**What you need to do:** Among the entries below, how many lines include the word "turquoise"? Reply with only the number.

Spatial reasoning data:

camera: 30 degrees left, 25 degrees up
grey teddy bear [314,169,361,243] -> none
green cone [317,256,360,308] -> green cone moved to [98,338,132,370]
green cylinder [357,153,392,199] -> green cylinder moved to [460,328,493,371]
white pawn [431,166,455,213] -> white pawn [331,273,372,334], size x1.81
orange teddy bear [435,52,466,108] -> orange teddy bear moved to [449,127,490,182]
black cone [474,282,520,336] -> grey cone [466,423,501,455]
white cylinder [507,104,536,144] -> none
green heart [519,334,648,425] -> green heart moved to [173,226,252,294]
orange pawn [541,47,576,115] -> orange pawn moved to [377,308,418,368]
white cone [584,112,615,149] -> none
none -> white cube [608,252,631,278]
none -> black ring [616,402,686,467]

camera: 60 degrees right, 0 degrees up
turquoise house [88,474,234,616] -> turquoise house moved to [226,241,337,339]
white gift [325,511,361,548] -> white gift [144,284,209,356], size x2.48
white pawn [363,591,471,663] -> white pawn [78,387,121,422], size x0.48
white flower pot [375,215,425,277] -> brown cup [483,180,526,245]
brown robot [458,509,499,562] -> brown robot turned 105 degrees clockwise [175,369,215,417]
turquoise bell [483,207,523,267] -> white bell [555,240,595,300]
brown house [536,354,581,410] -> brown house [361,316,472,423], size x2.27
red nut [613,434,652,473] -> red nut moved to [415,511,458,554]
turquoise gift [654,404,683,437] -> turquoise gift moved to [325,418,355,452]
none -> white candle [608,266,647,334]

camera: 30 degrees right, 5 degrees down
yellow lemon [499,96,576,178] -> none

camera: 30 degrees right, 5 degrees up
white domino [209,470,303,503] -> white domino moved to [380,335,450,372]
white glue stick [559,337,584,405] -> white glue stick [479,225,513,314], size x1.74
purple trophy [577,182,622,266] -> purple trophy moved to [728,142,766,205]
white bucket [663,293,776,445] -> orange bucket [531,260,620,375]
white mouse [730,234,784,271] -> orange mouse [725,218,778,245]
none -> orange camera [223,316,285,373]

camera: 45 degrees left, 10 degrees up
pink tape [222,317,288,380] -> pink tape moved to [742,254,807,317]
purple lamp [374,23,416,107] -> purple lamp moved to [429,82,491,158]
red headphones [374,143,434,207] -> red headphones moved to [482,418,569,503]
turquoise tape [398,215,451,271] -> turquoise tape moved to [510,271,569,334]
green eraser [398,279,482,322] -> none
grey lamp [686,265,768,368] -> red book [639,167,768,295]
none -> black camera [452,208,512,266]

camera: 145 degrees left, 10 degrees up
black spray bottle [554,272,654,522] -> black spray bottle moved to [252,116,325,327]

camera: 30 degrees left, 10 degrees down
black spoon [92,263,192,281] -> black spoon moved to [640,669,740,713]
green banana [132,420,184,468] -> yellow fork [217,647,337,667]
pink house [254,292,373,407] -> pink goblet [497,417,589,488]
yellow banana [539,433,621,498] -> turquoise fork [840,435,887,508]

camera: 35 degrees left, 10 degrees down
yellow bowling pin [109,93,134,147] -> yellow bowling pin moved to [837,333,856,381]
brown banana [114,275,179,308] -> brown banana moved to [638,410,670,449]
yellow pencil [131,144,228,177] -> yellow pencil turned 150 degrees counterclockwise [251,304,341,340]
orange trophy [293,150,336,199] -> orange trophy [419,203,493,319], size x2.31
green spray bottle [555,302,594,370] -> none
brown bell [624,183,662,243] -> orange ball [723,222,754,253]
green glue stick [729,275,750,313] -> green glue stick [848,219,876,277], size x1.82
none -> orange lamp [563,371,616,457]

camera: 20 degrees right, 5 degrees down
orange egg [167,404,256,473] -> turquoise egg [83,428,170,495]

**Written response:** 6